- DESCRIPTION OF THE TASK: Repeat the listing below exactly. Pictures do not belong in the copy.

- PROVIDED DATA:
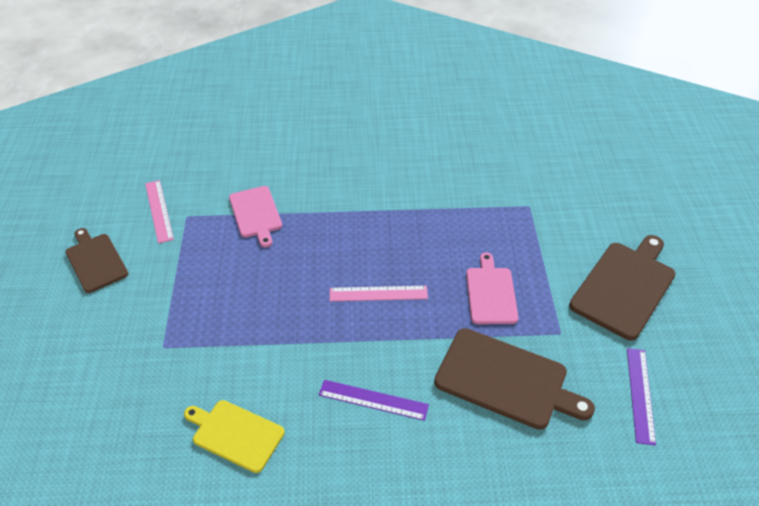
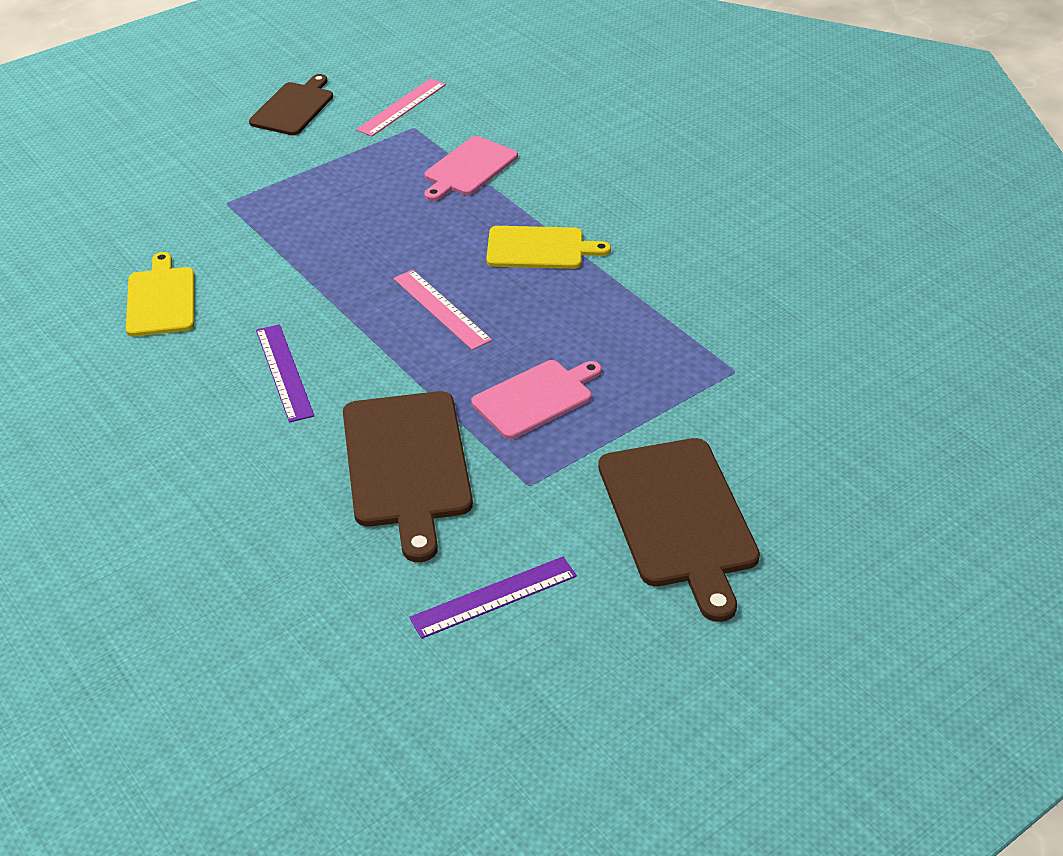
camera: 55 degrees right, 5 degrees down
(362, 224) = (539, 248): none -> yellow cutting board
(625, 287) = (678, 518): brown cutting board -> brown cutting board turned 75 degrees clockwise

- RESPONSE:
camera: 55 degrees right, 5 degrees down
(362, 224) = (539, 248): none -> yellow cutting board
(625, 287) = (678, 518): brown cutting board -> brown cutting board turned 75 degrees clockwise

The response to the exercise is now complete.